§ DATA TO USE
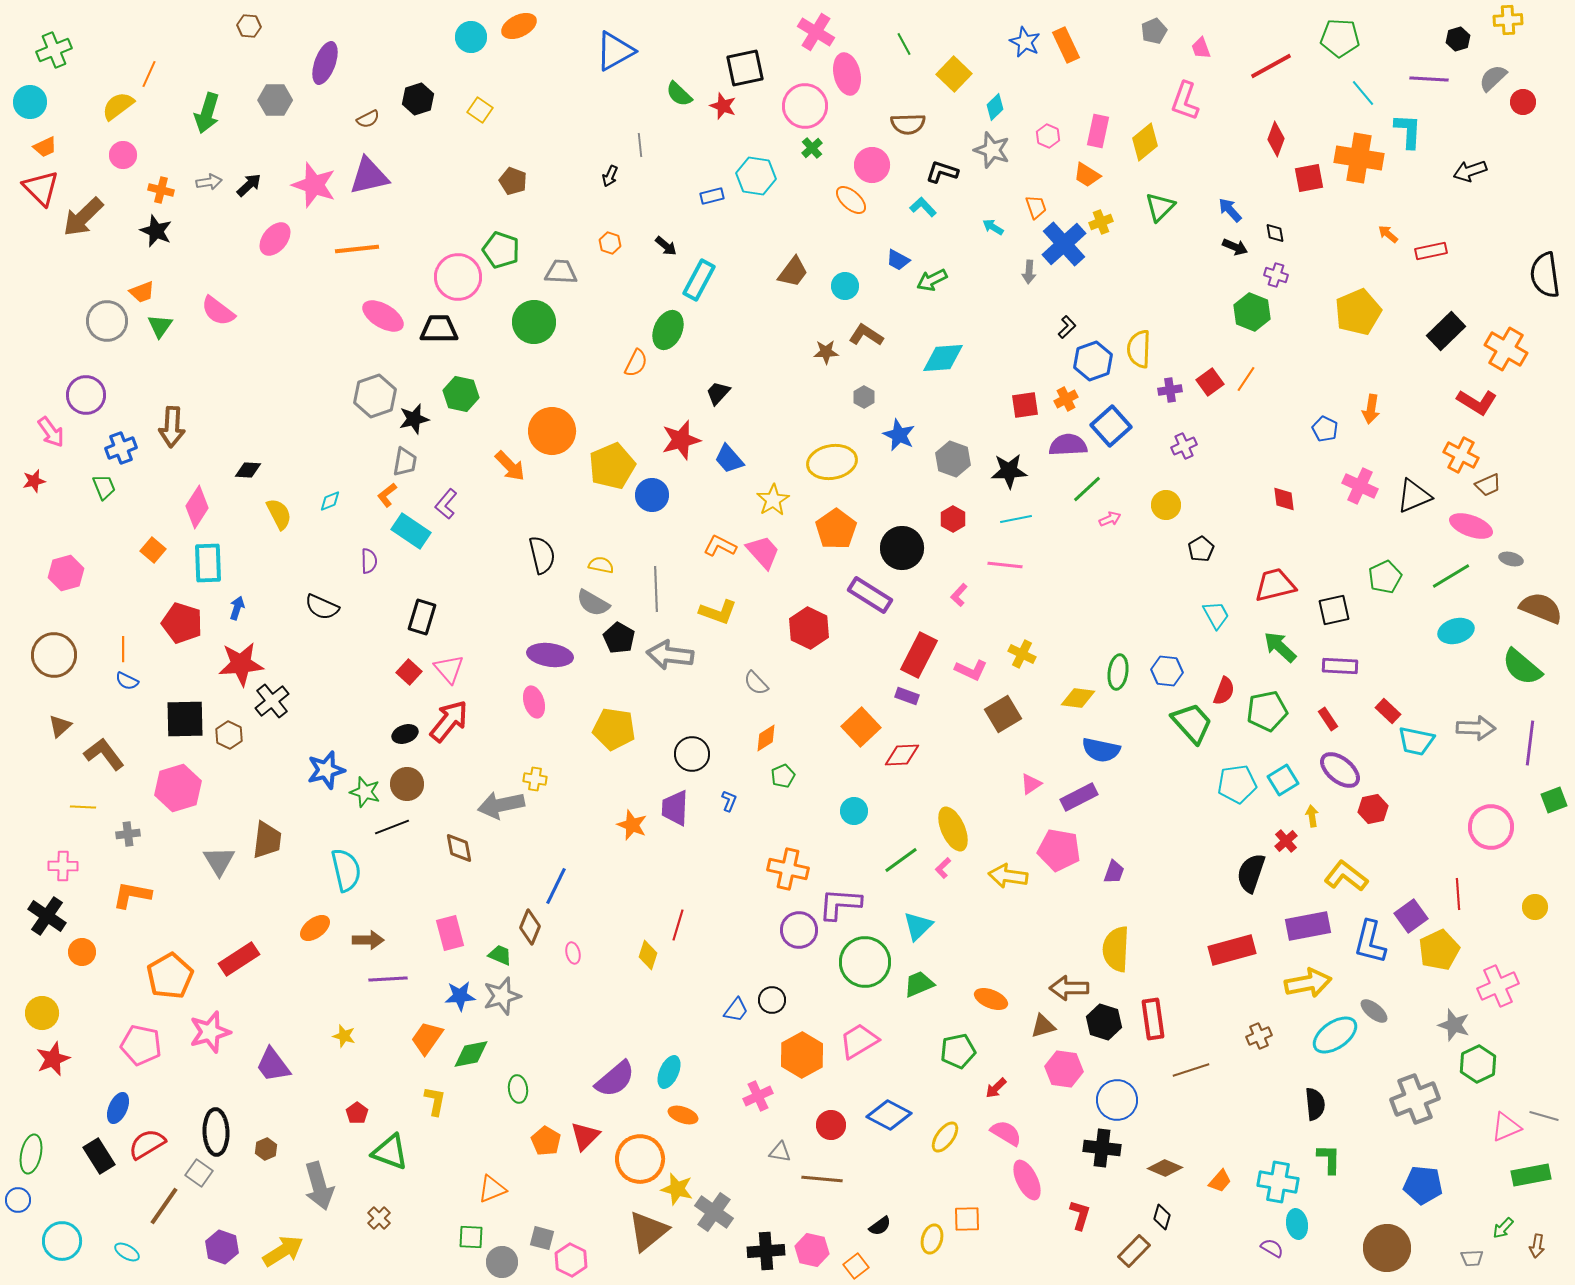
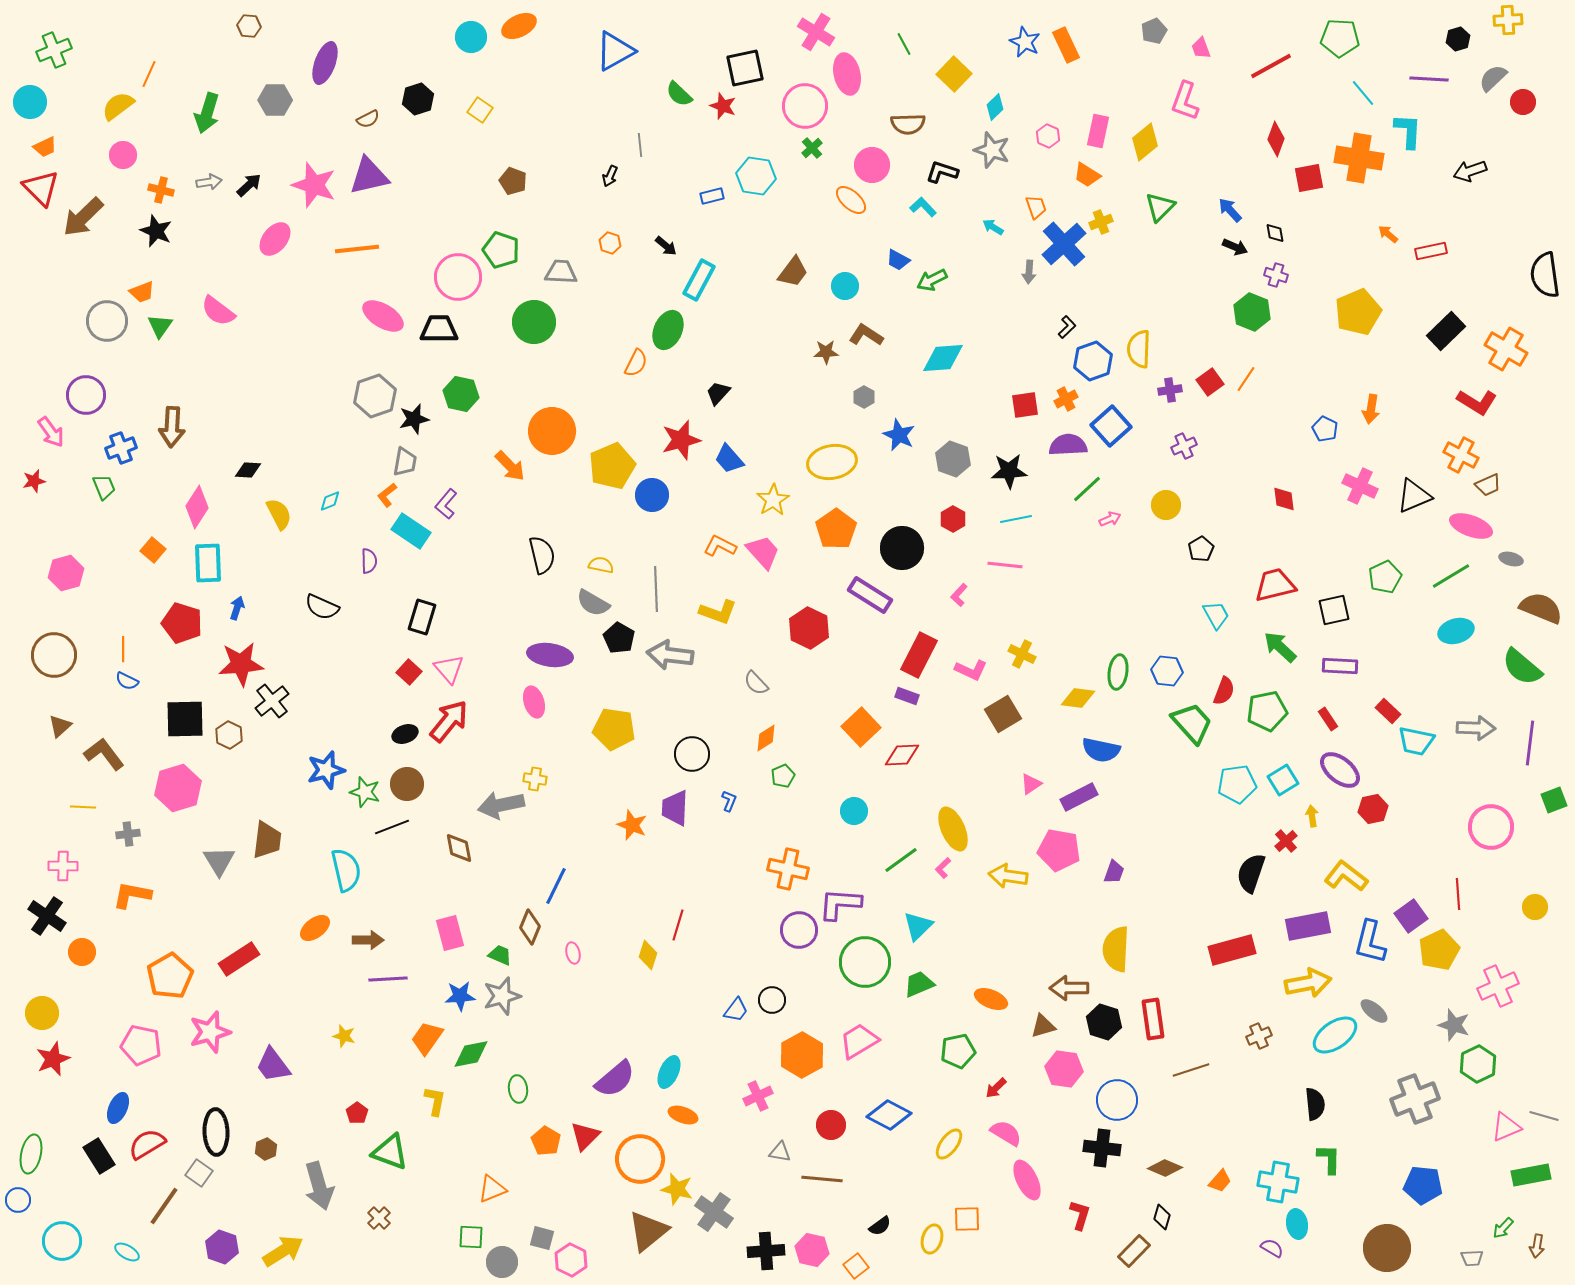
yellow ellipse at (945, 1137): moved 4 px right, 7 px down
* * *
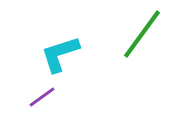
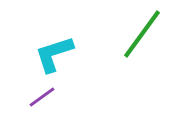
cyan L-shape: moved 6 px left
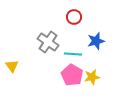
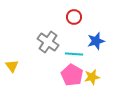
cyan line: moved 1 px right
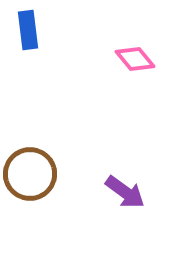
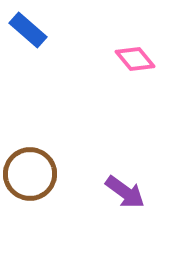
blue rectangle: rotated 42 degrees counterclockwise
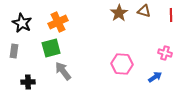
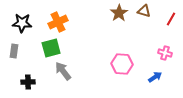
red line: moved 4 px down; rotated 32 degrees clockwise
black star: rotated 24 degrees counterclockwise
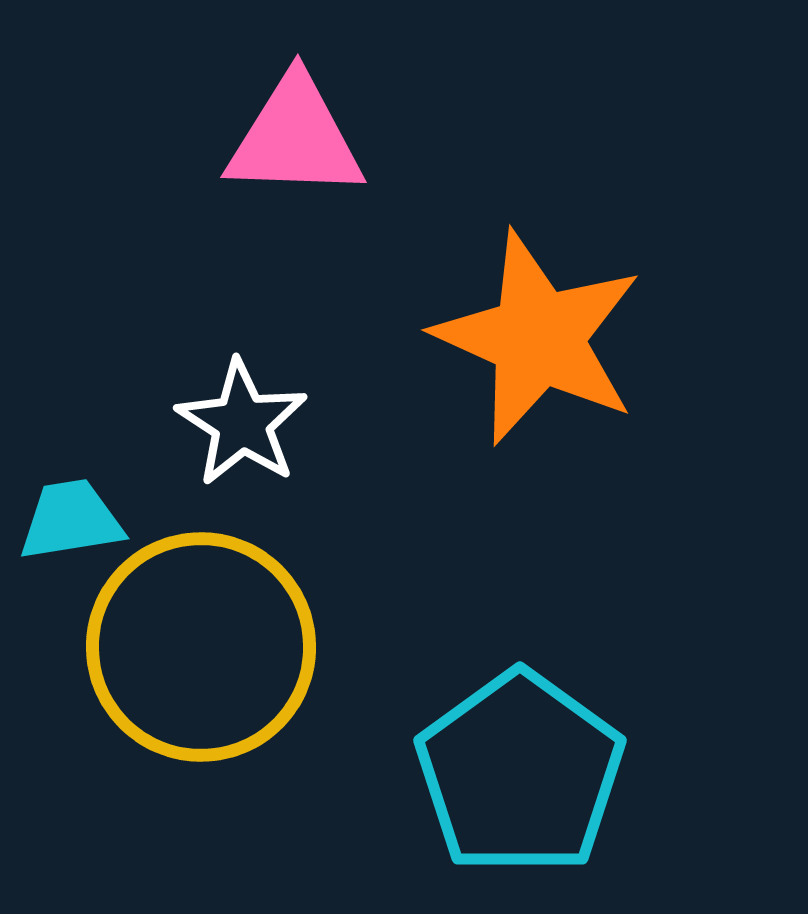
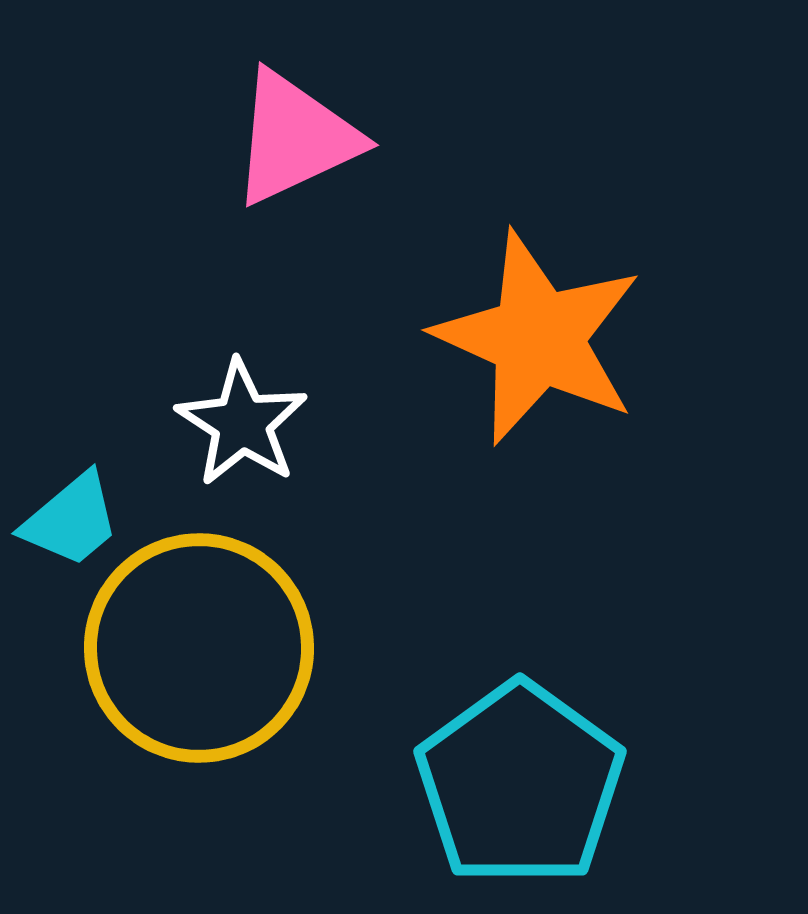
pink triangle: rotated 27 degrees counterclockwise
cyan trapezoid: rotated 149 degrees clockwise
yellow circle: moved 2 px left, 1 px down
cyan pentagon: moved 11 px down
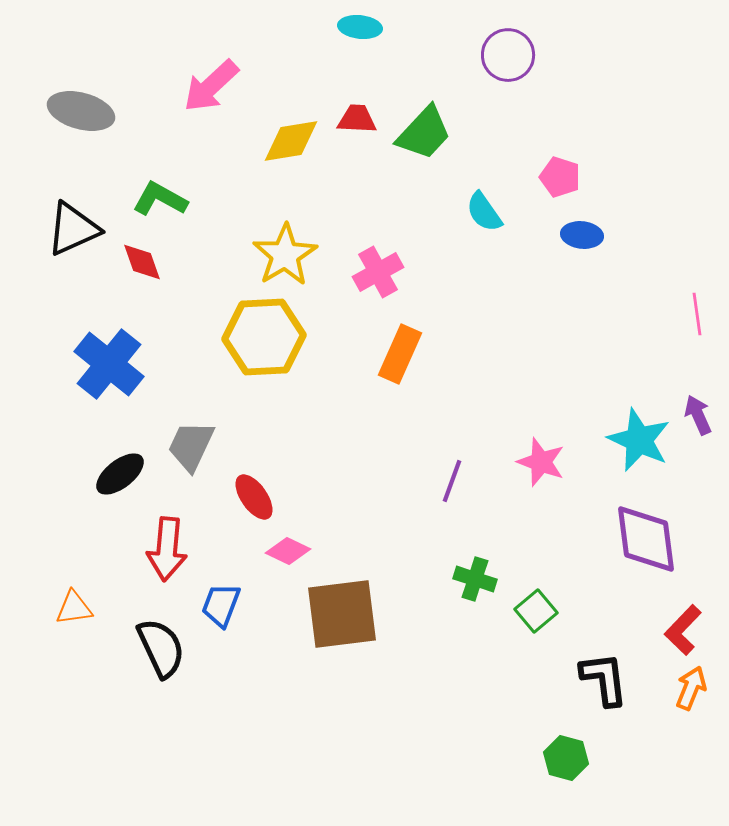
--
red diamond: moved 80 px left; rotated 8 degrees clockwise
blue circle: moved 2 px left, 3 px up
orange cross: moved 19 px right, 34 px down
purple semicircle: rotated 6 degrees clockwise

§ TASK DIRECTIONS
From the records above, print exactly the lines that run from the line with "yellow circle: moved 2 px left, 1 px down" to the line with "cyan pentagon: moved 11 px down", inclusive.

§ REPLY TO THE TASK
yellow circle: moved 2 px left, 1 px down
cyan pentagon: moved 11 px down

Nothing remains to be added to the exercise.